**DATA TO USE**
+++
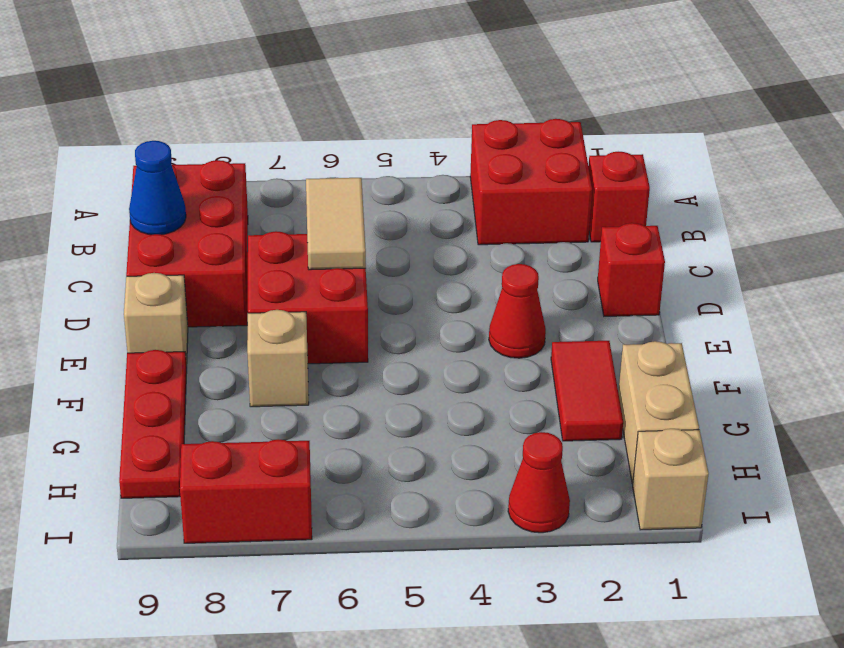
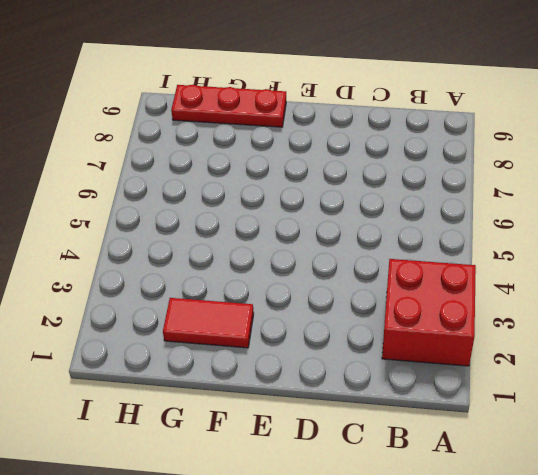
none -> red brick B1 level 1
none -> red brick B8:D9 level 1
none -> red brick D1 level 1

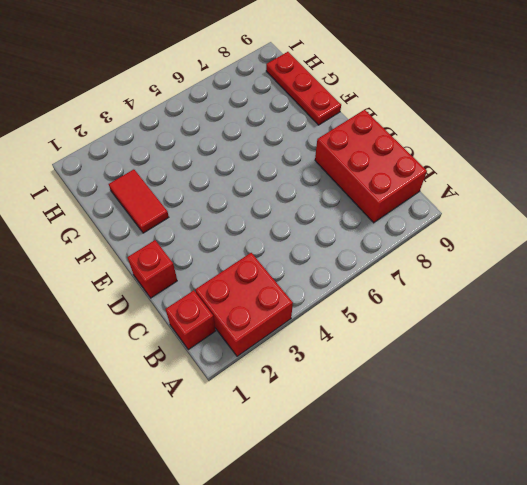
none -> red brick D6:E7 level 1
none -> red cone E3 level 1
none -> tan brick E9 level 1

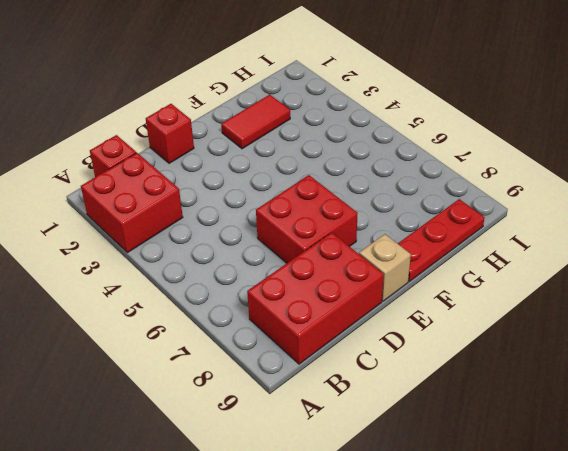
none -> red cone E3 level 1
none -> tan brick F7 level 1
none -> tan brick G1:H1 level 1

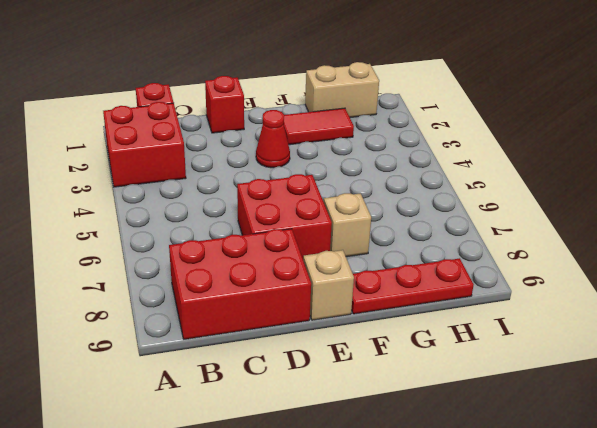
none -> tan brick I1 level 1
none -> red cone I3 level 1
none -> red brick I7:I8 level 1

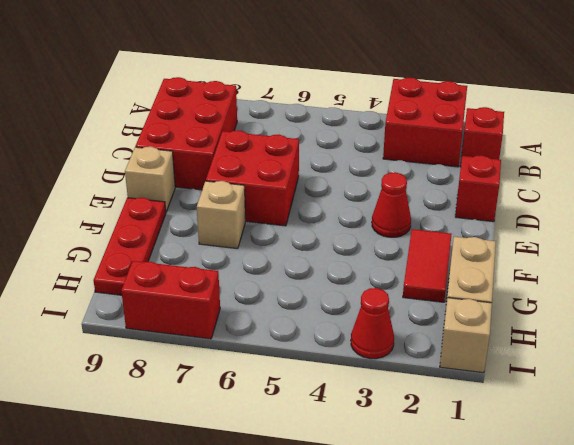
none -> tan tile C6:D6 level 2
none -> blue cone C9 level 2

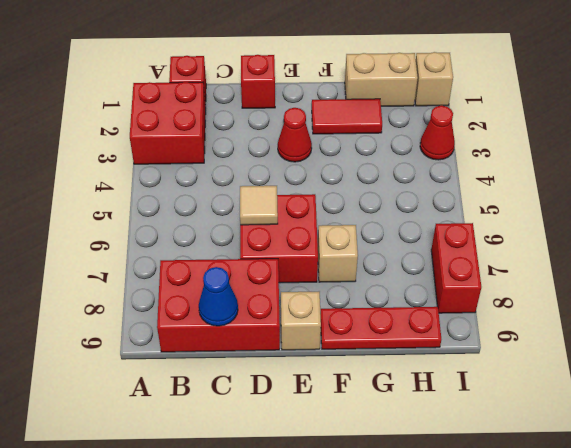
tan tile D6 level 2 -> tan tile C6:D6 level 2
+++
**WHAT IS EXPECTED**
Repeat exactly, and only, the entries from the line with "none -> red brick B8:D9 level 1" through the line with "none -> red cone I3 level 1". Pictures are skipped.

**ANSWER BOX**
none -> red brick B8:D9 level 1
none -> red brick D1 level 1

none -> red brick D6:E7 level 1
none -> red cone E3 level 1
none -> tan brick E9 level 1

none -> red cone E3 level 1
none -> tan brick F7 level 1
none -> tan brick G1:H1 level 1

none -> tan brick I1 level 1
none -> red cone I3 level 1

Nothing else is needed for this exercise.